What is needed: Only the lines from the line with "(201, 335) = (154, 458): red" through the end of the records belong in your reply, copied exactly, with every picture left out.

Extracted records:
::::::::
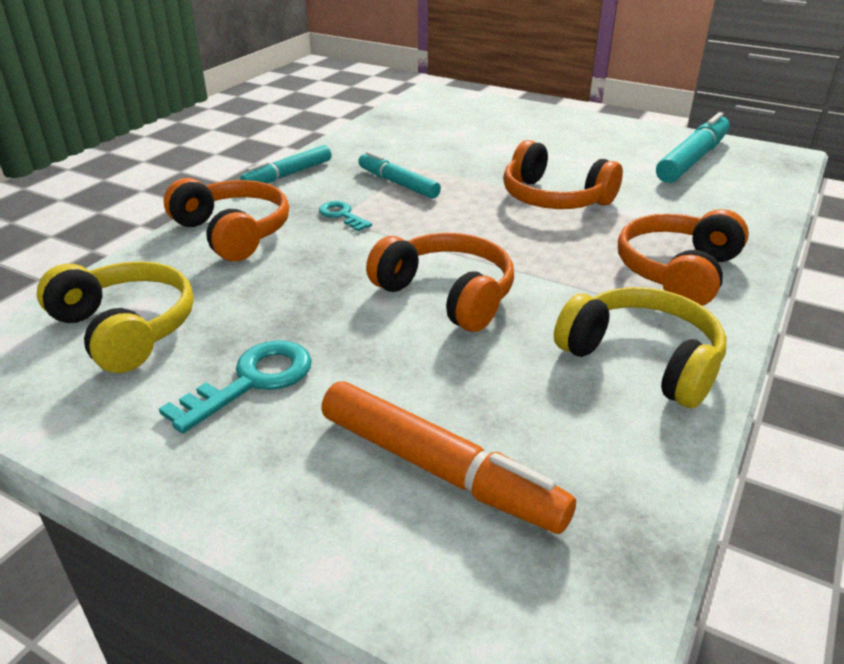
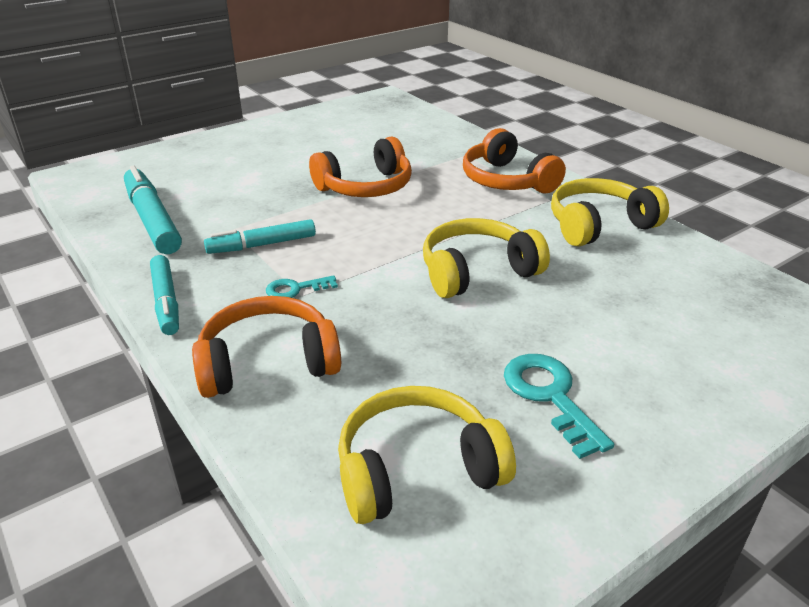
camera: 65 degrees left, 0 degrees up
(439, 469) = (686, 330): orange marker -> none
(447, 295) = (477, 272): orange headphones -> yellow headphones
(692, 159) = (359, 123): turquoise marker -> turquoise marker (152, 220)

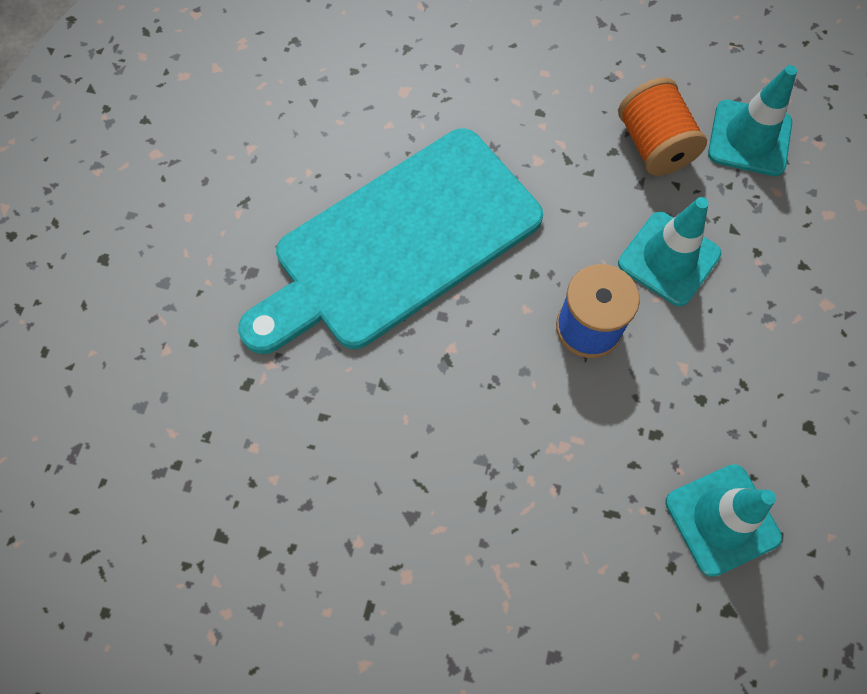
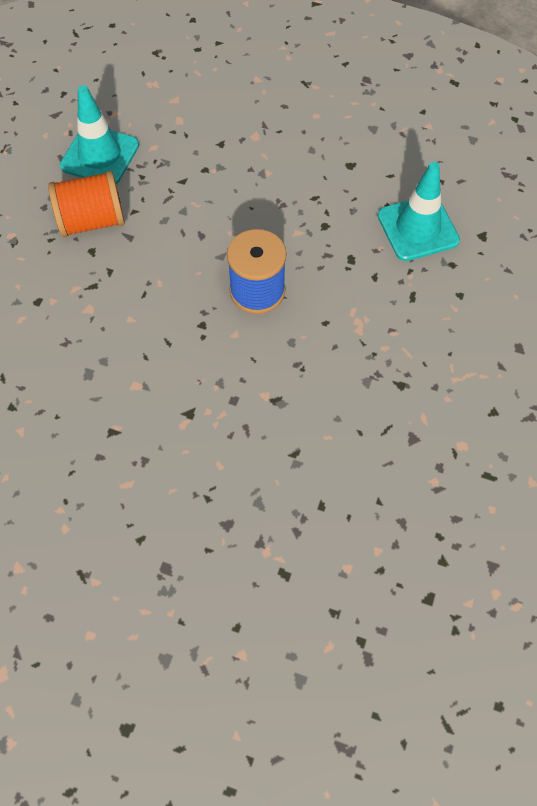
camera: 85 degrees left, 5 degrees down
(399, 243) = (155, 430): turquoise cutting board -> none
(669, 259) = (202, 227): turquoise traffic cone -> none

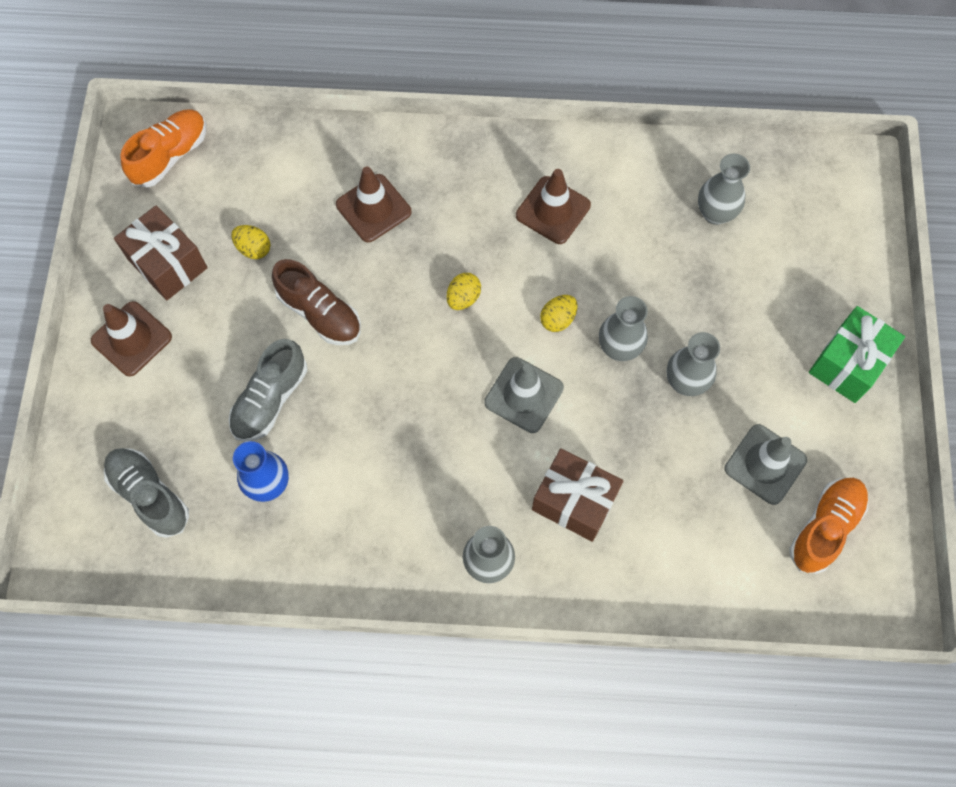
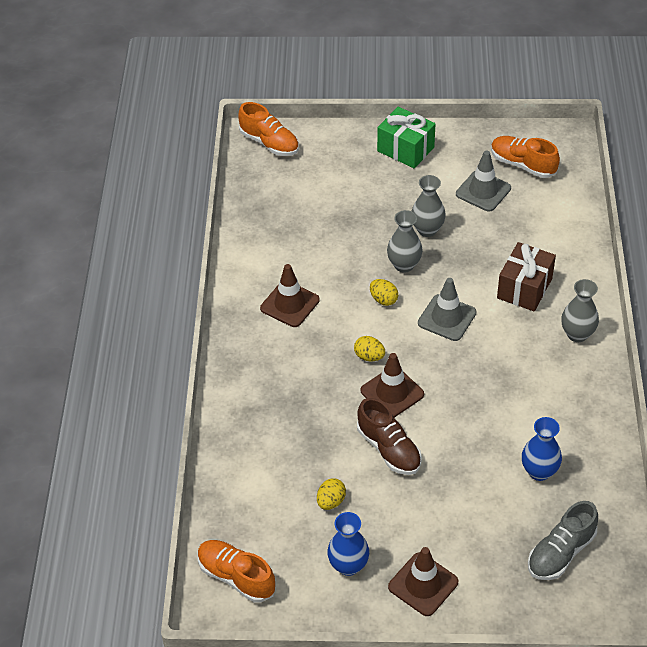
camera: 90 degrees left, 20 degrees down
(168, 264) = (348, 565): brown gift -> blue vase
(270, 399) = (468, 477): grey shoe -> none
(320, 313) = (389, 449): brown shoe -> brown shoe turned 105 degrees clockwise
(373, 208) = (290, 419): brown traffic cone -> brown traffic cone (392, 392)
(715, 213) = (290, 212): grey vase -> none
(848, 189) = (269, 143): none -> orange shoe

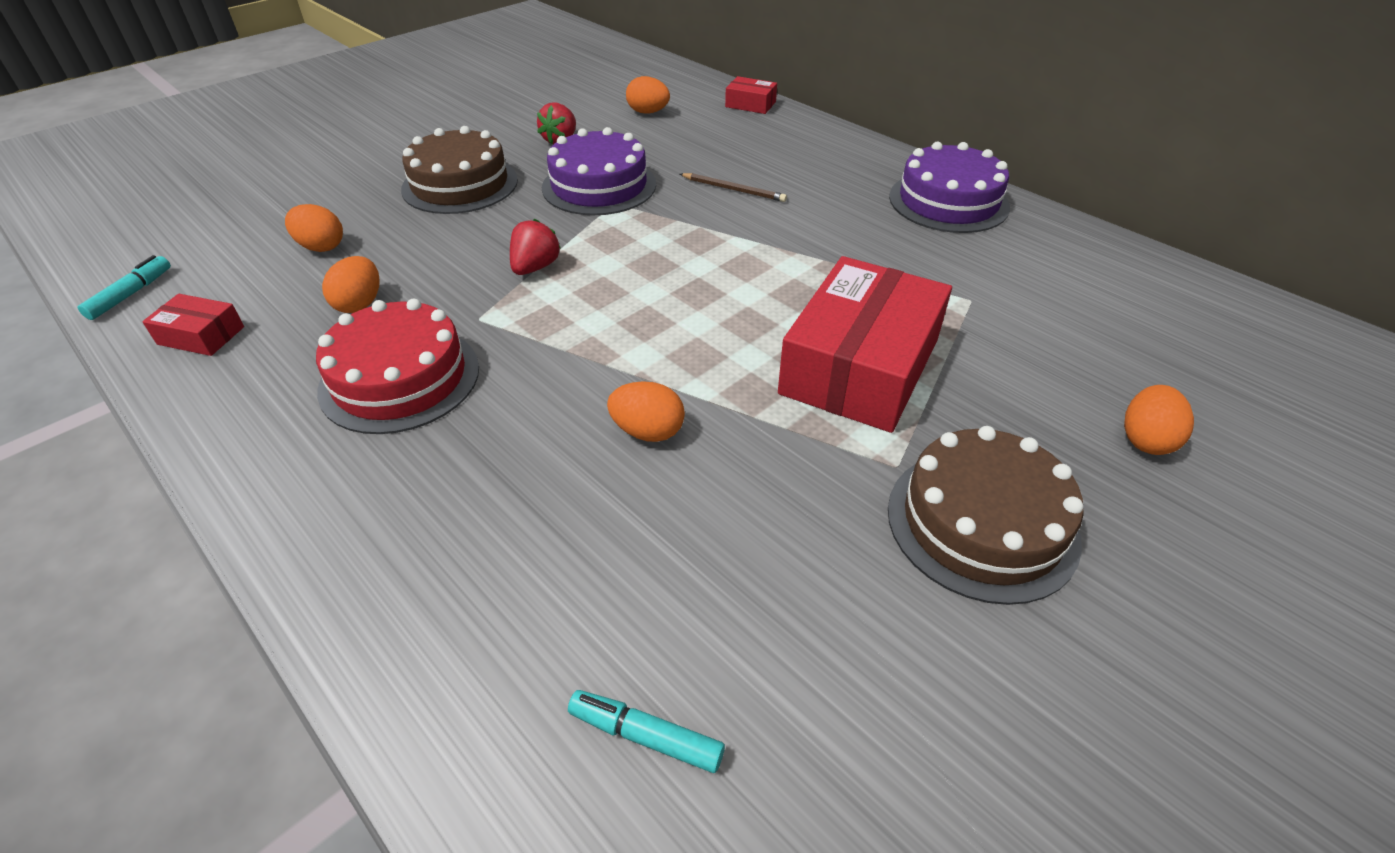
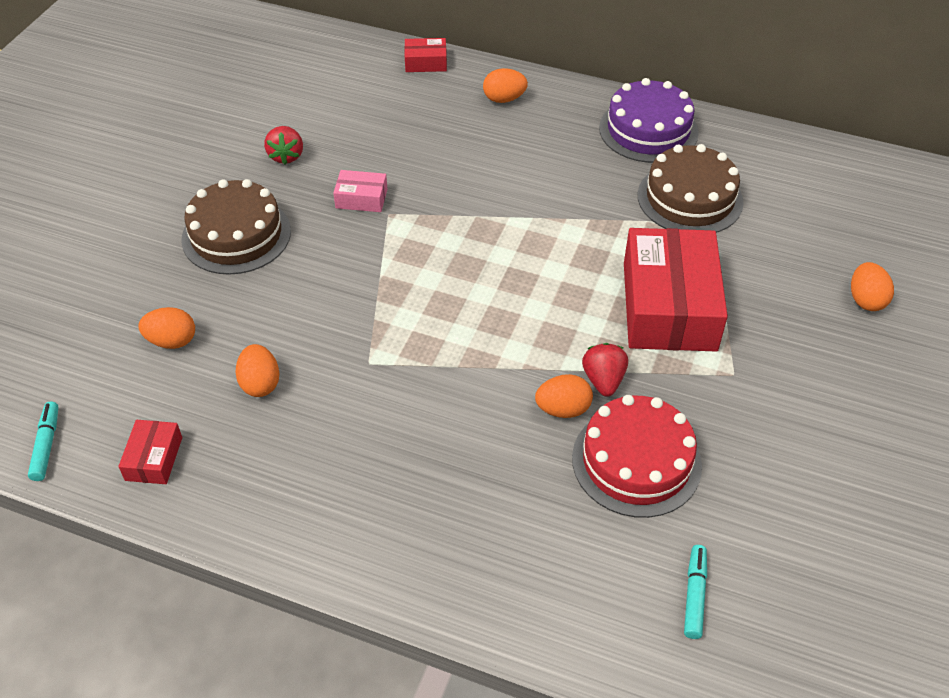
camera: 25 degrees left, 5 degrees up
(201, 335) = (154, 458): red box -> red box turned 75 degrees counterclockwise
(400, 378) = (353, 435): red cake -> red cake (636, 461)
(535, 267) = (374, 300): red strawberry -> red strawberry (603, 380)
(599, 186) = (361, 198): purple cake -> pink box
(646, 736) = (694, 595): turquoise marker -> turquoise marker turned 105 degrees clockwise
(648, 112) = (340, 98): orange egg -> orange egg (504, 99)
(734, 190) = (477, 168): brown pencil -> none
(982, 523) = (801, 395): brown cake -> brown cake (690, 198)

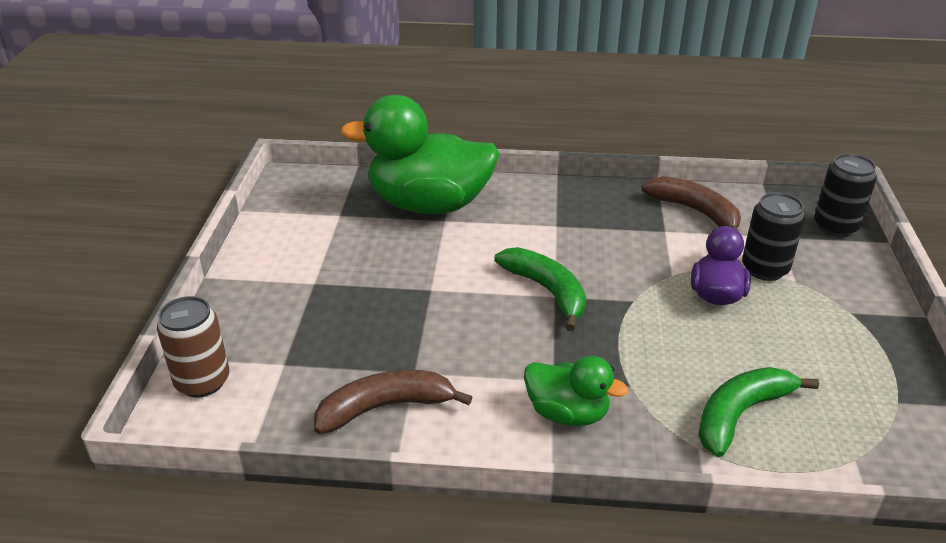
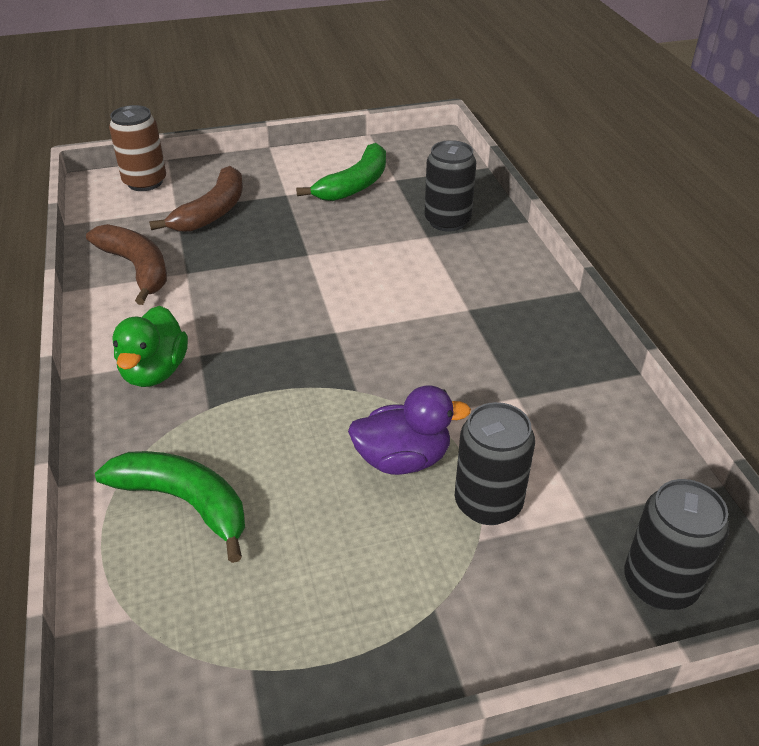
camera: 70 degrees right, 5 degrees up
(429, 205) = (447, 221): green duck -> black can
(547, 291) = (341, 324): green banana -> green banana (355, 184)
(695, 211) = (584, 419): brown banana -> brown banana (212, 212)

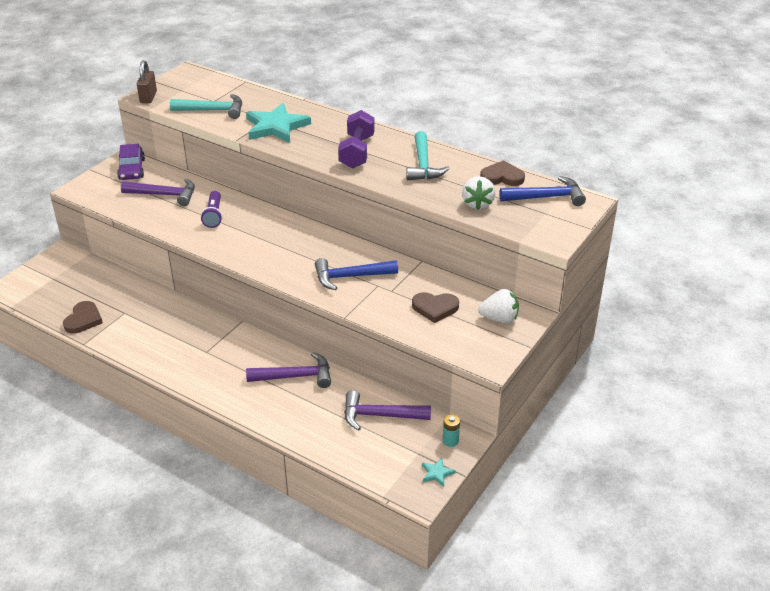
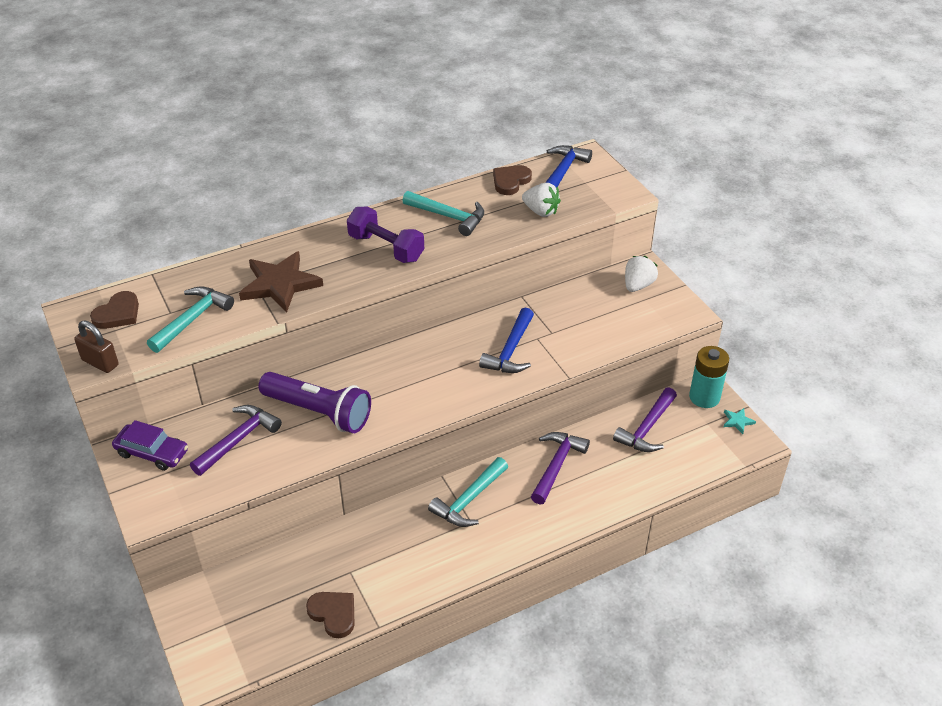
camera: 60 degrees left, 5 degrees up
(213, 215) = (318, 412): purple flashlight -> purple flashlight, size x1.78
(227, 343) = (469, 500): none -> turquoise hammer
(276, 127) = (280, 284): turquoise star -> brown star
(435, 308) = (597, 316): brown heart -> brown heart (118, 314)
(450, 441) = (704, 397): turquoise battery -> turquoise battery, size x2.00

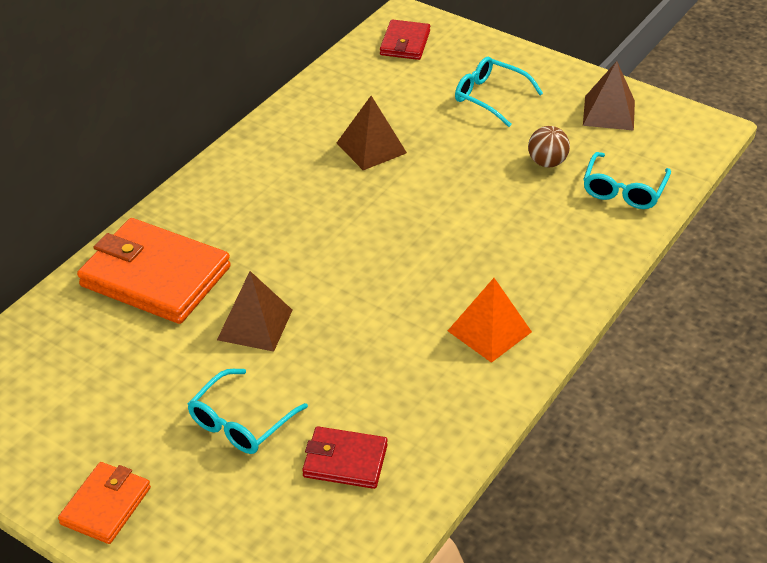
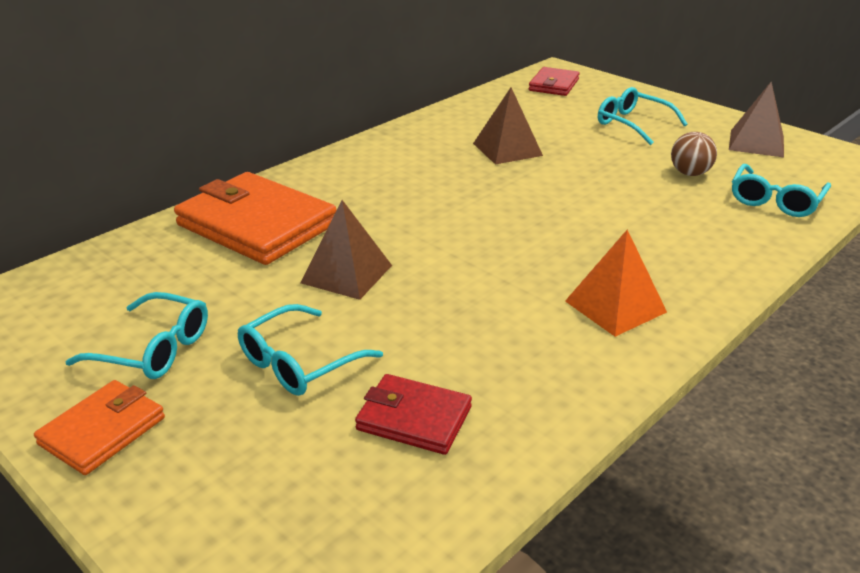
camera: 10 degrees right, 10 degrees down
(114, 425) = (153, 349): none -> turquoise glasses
::::::::
Your solution:
(201, 335) = (154, 458): red box -> red box turned 75 degrees counterclockwise
(400, 378) = (353, 435): red cake -> red cake (636, 461)
(535, 267) = (374, 300): red strawberry -> red strawberry (603, 380)
(599, 186) = (361, 198): purple cake -> pink box
(646, 736) = (694, 595): turquoise marker -> turquoise marker turned 105 degrees clockwise
(648, 112) = (340, 98): orange egg -> orange egg (504, 99)
(734, 190) = (477, 168): brown pencil -> none
(982, 523) = (801, 395): brown cake -> brown cake (690, 198)

camera: 70 degrees right, 5 degrees up
(429, 205) = (447, 221): green duck -> black can
(547, 291) = (341, 324): green banana -> green banana (355, 184)
(695, 211) = (584, 419): brown banana -> brown banana (212, 212)

camera: 60 degrees left, 5 degrees up
(213, 215) = (318, 412): purple flashlight -> purple flashlight, size x1.78
(227, 343) = (469, 500): none -> turquoise hammer
(276, 127) = (280, 284): turquoise star -> brown star
(435, 308) = (597, 316): brown heart -> brown heart (118, 314)
(450, 441) = (704, 397): turquoise battery -> turquoise battery, size x2.00

camera: 10 degrees right, 10 degrees down
(114, 425) = (153, 349): none -> turquoise glasses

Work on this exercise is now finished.